[Data records]
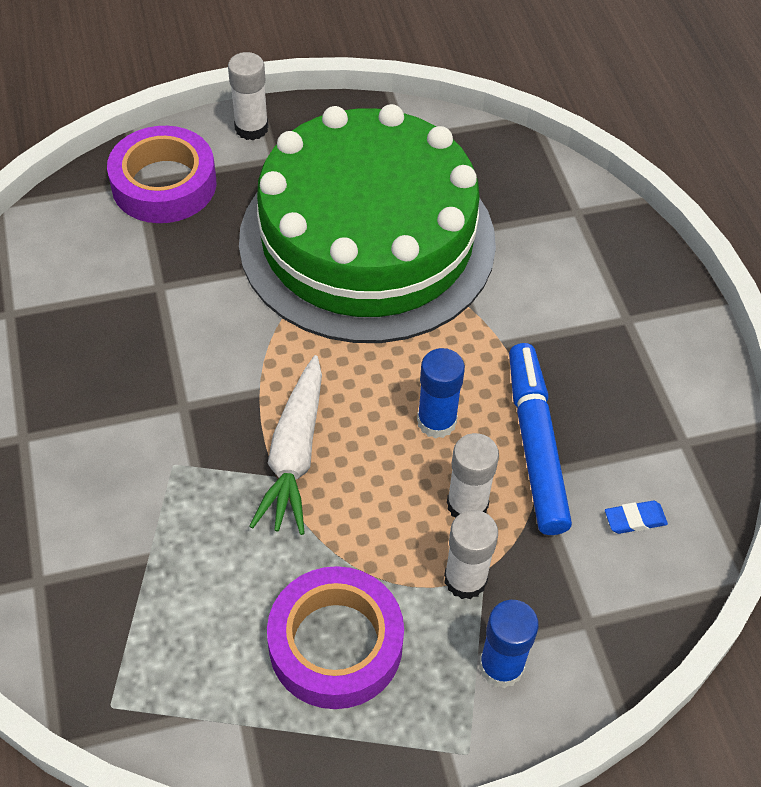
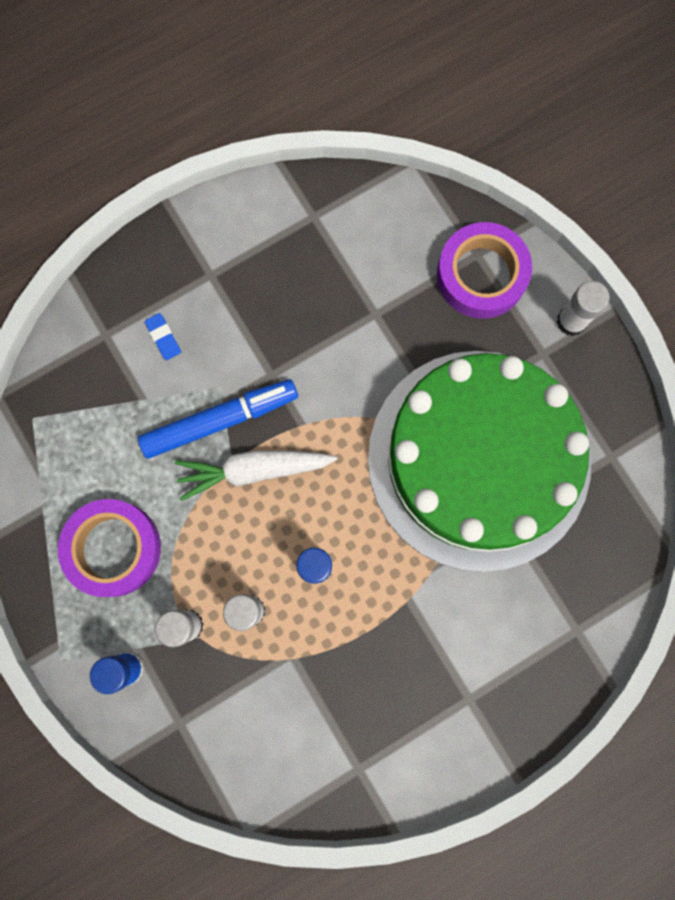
camera: 75 degrees right, 25 degrees up
blue marker [509,343,572,535] -> blue marker moved to [138,379,298,459]
blue eraser [605,501,668,534] -> blue eraser moved to [145,313,181,360]

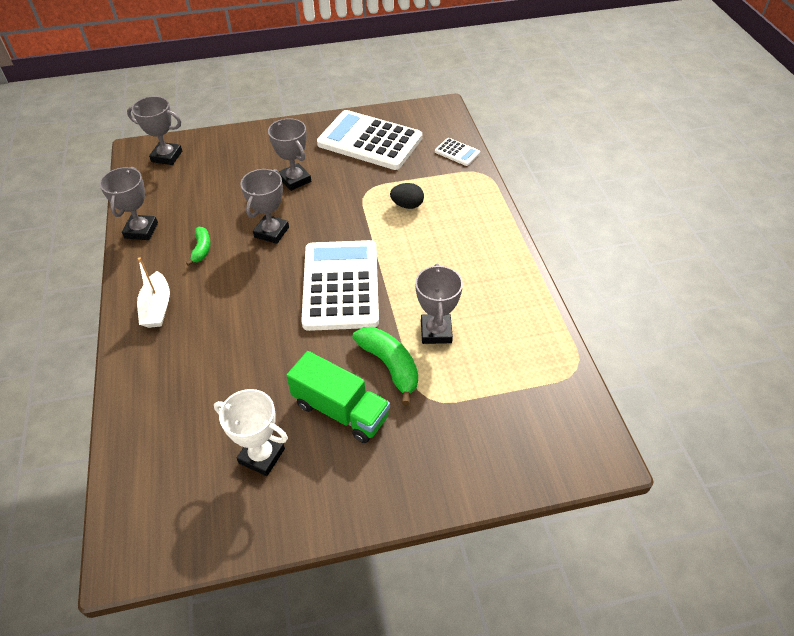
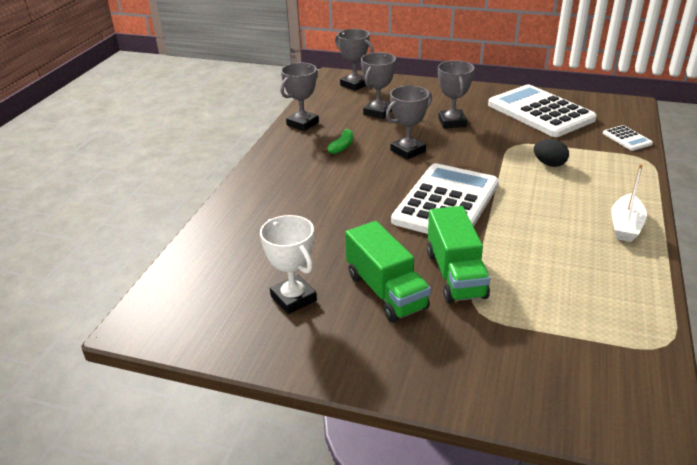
camera: 30 degrees right, 15 degrees down
white boat [137,257,170,328] -> white boat moved to [611,164,647,242]
green banana [352,327,418,405] -> green truck [427,206,490,303]
grey trophy [415,264,463,344] -> grey trophy moved to [361,52,396,119]

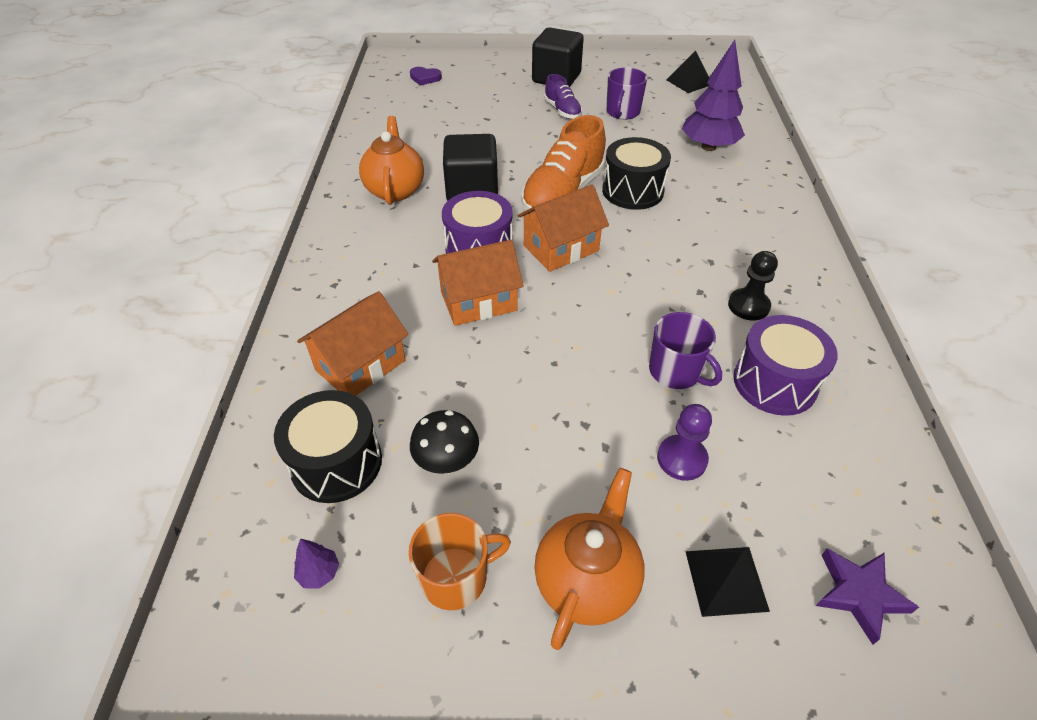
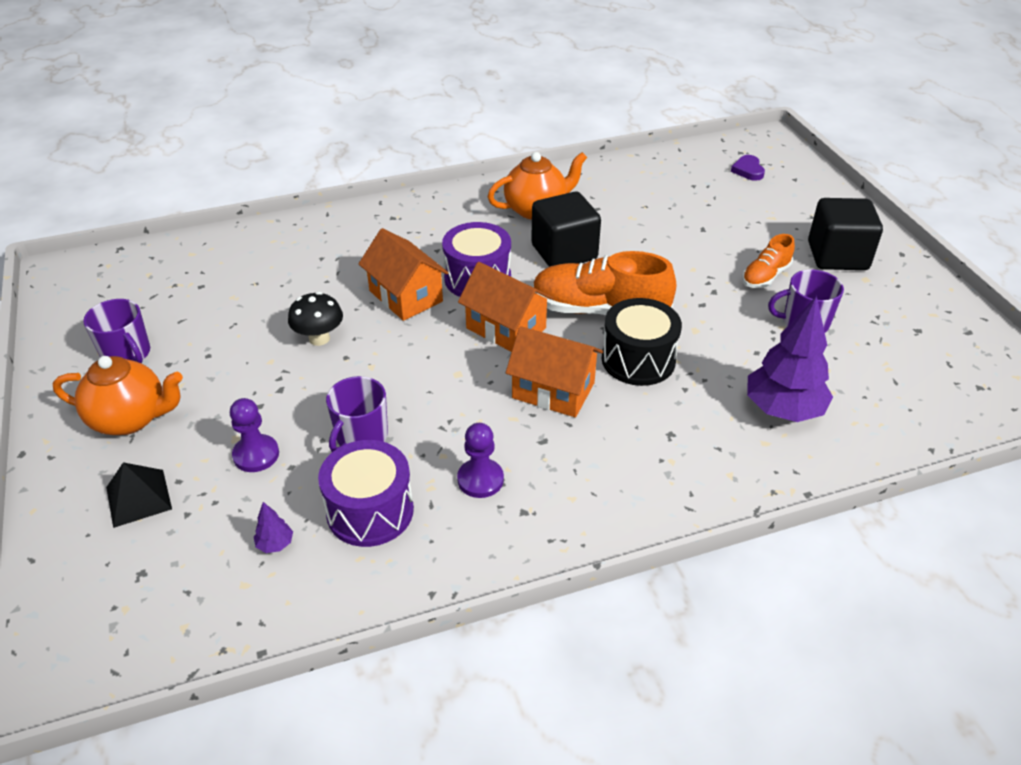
camera: 70 degrees right, 5 degrees down
black drum [274,390,382,503] -> none
purple tree [294,539,339,589] -> purple tree moved to [254,502,293,553]
orange house [297,291,408,396] -> orange house moved to [506,326,603,418]
orange mug [409,513,511,610] -> purple mug [83,299,150,363]
black mushroom [410,410,479,474] -> black mushroom moved to [288,292,343,346]
purple shoe [544,74,582,119] -> orange shoe [742,234,795,288]
black pyramid [667,51,710,93] -> none
black pawn [728,251,778,321] -> purple pawn [457,423,504,498]
purple star [816,548,919,645] -> none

• [EXERCISE DIRECTIONS]
Set the pictures aside and transcribe exactly the stretch of lines above, beginning with the one holding "white boat [137,257,170,328]" and ending with the one holding "orange house [297,291,408,396]".

• [COMPLETED TASK]
white boat [137,257,170,328] -> white boat moved to [611,164,647,242]
green banana [352,327,418,405] -> green truck [427,206,490,303]
grey trophy [415,264,463,344] -> grey trophy moved to [361,52,396,119]

camera: 70 degrees right, 5 degrees down
black drum [274,390,382,503] -> none
purple tree [294,539,339,589] -> purple tree moved to [254,502,293,553]
orange house [297,291,408,396] -> orange house moved to [506,326,603,418]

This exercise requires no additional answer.